[What to produce]: No pictures go in the copy; everything else in the records below must be output exactly.

[Extracted entries]:
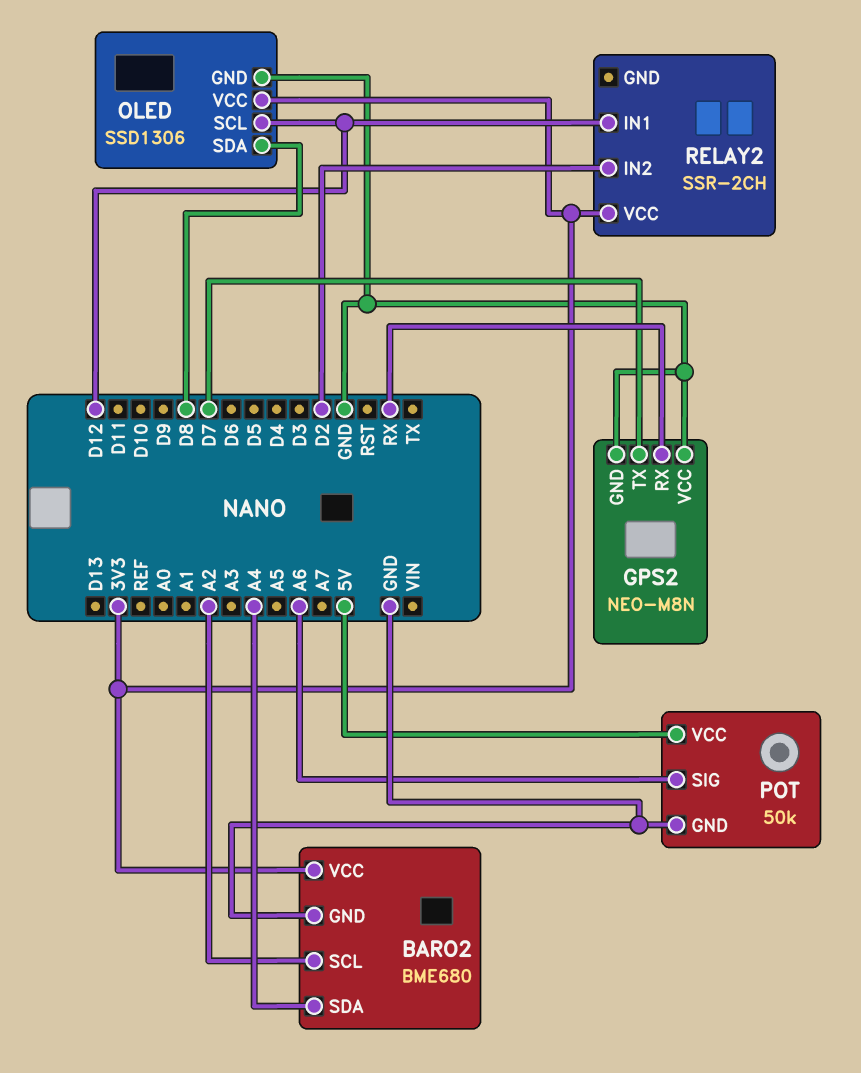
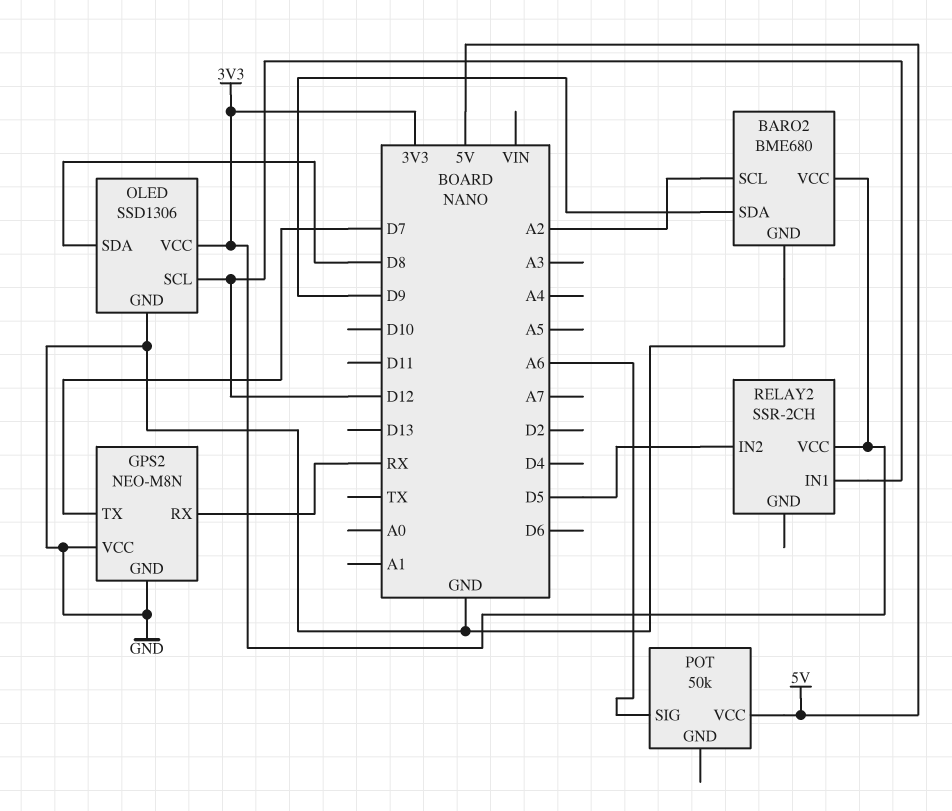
BARO2 pin SDA: A4 -> D9
POT pin GND: GND -> none
RELAY2 pin IN2: D2 -> D5

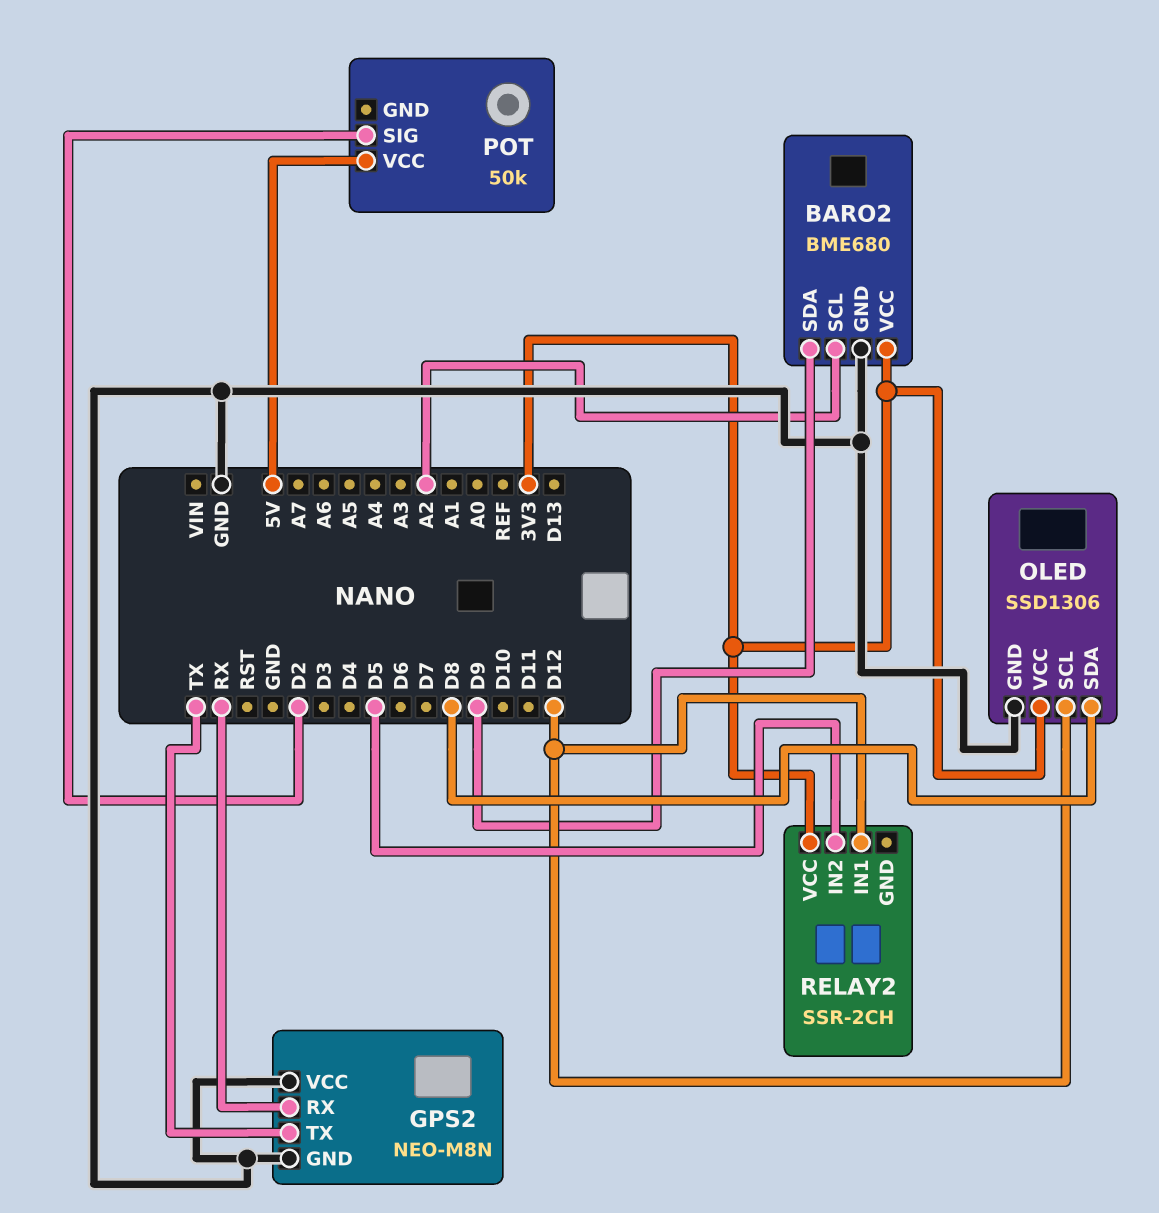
GPS2 pin TX: D7 -> TX
POT pin SIG: A6 -> D2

[Response to the exercise]:
BARO2 pin SDA: A4 -> D9
POT pin GND: GND -> none
RELAY2 pin IN2: D2 -> D5

GPS2 pin TX: D7 -> TX
POT pin SIG: A6 -> D2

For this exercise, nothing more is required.